------ Extracted information ------

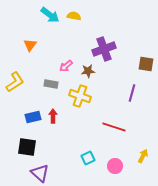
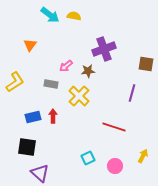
yellow cross: moved 1 px left; rotated 25 degrees clockwise
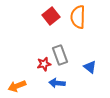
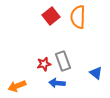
gray rectangle: moved 3 px right, 6 px down
blue triangle: moved 6 px right, 6 px down
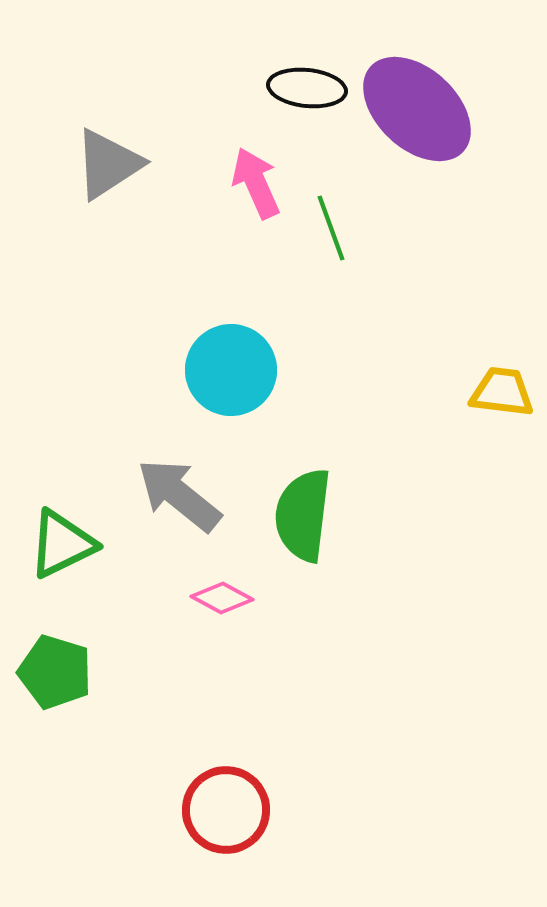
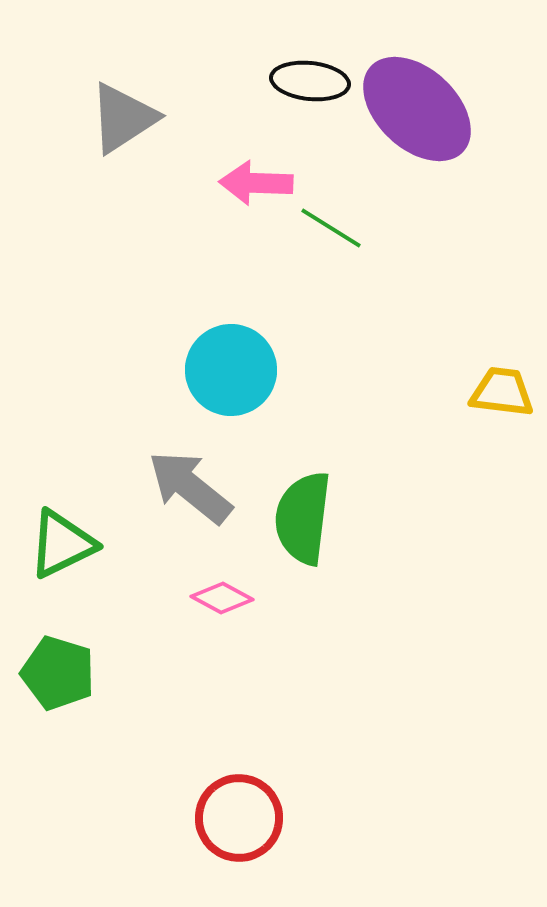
black ellipse: moved 3 px right, 7 px up
gray triangle: moved 15 px right, 46 px up
pink arrow: rotated 64 degrees counterclockwise
green line: rotated 38 degrees counterclockwise
gray arrow: moved 11 px right, 8 px up
green semicircle: moved 3 px down
green pentagon: moved 3 px right, 1 px down
red circle: moved 13 px right, 8 px down
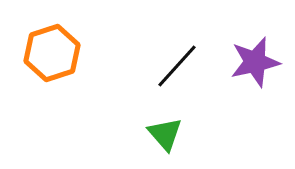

------

▶ **Task to complete**: Nothing in the entries above should change when they are printed again, except that the pictures are dropped.

▶ **Answer below**:
yellow cross: moved 1 px left; rotated 25 degrees clockwise
gray rectangle: moved 3 px right, 6 px down
blue triangle: moved 6 px right, 6 px down
black ellipse: moved 3 px right, 7 px up
gray triangle: moved 15 px right, 46 px up
pink arrow: rotated 64 degrees counterclockwise
green line: rotated 38 degrees counterclockwise
gray arrow: moved 11 px right, 8 px up
green semicircle: moved 3 px down
green pentagon: moved 3 px right, 1 px down
red circle: moved 13 px right, 8 px down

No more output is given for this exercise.